AIM OF THE EXERCISE =>
Write back every line of the listing exactly, excluding images.

▼

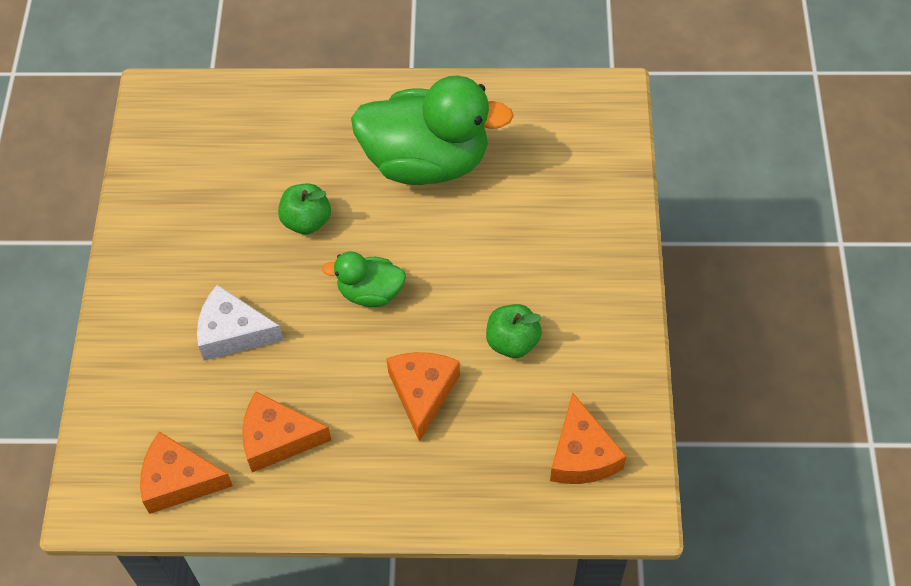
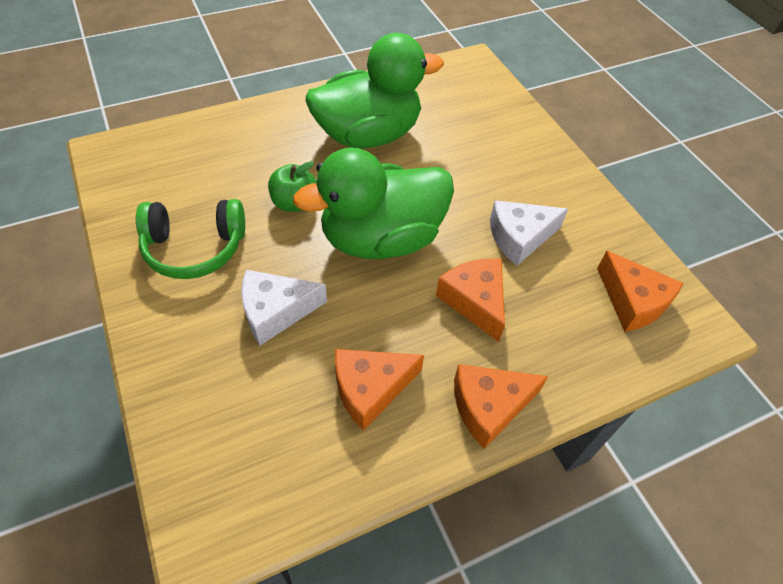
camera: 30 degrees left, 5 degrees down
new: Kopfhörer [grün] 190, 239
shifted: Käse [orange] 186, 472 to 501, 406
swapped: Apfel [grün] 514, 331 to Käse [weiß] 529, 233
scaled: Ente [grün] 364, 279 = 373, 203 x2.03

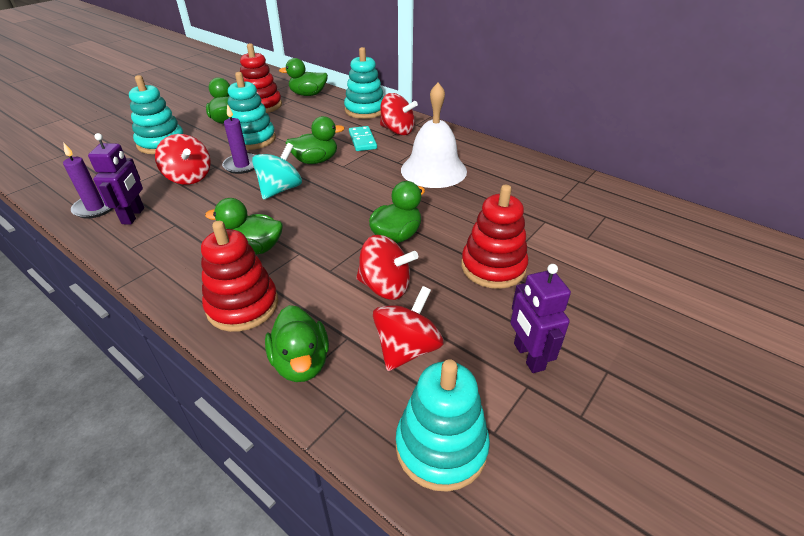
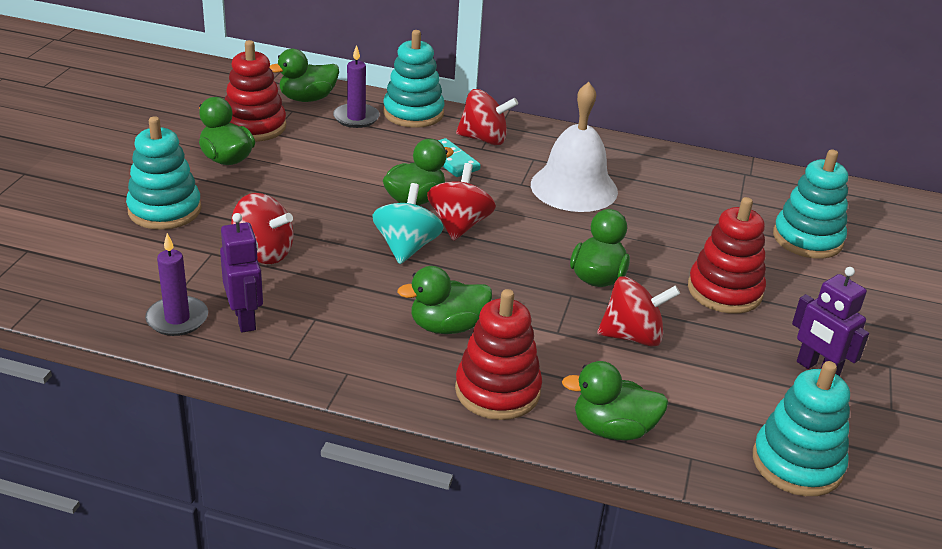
camera: 25 degrees left, 5 degrees down
shifted: Kerze [lila] 238, 139 to 356, 86; Stapelspielzeug [türkis] 252, 111 to 810, 204; Kreisel [rot] 408, 328 to 461, 202
rotated: Ente [grün] 297, 343 = 615, 400 135 degrees clockwise

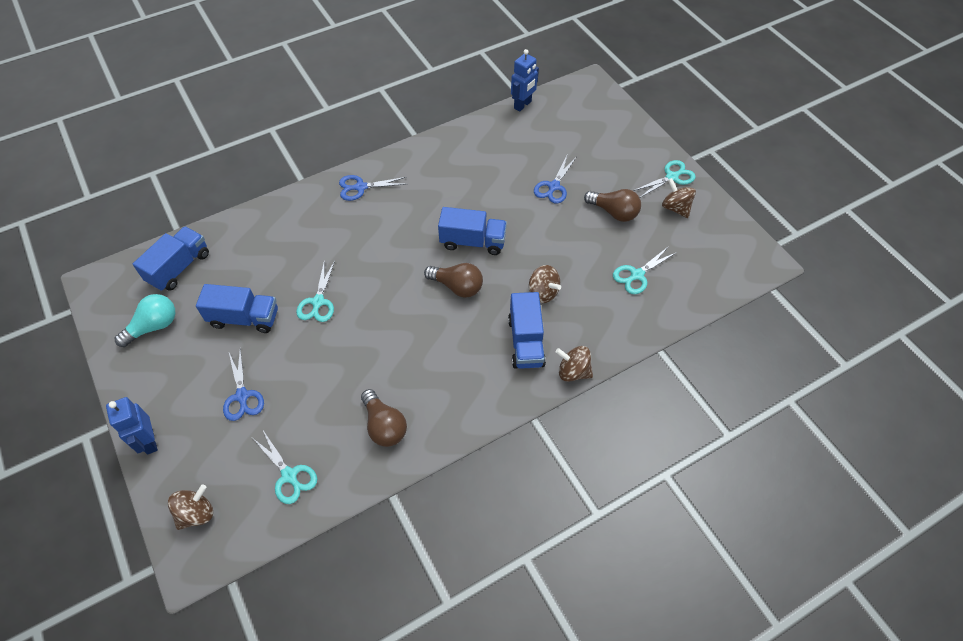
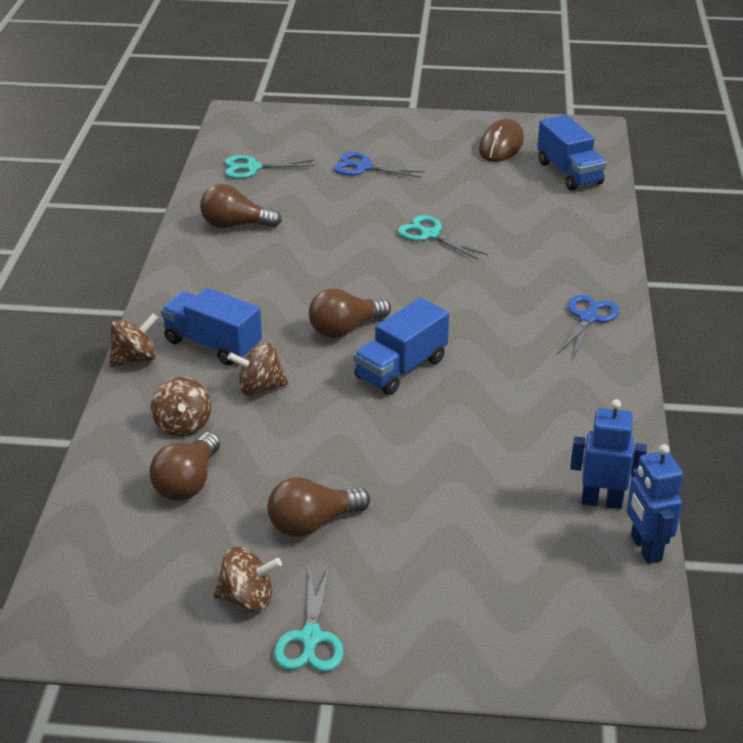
camera: 125 degrees right, 20 degrees down
gone: Lastwagen [blau] 237, 308; Schere [blau] 555, 180
shifted: Roboter [blau] 132, 426 to 608, 454; Kreisel [braun] 190, 507 to 181, 407
swapped: Glühbirne [türkis] 145, 320 to Computermaus [braun] 501, 140; Schere [türkis] 645, 270 to Glühbirne [braun] 184, 466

▲

SOLUTION FOR THIS PROBLEM =>
camera: 30 degrees left, 5 degrees down
new: Kopfhörer [grün] 190, 239
shifted: Käse [orange] 186, 472 to 501, 406
swapped: Apfel [grün] 514, 331 to Käse [weiß] 529, 233
scaled: Ente [grün] 364, 279 = 373, 203 x2.03

camera: 25 degrees left, 5 degrees down
shifted: Kerze [lila] 238, 139 to 356, 86; Stapelspielzeug [türkis] 252, 111 to 810, 204; Kreisel [rot] 408, 328 to 461, 202
rotated: Ente [grün] 297, 343 = 615, 400 135 degrees clockwise

camera: 125 degrees right, 20 degrees down
gone: Lastwagen [blau] 237, 308; Schere [blau] 555, 180
shifted: Roboter [blau] 132, 426 to 608, 454; Kreisel [braun] 190, 507 to 181, 407
swapped: Glühbirne [türkis] 145, 320 to Computermaus [braun] 501, 140; Schere [türkis] 645, 270 to Glühbirne [braun] 184, 466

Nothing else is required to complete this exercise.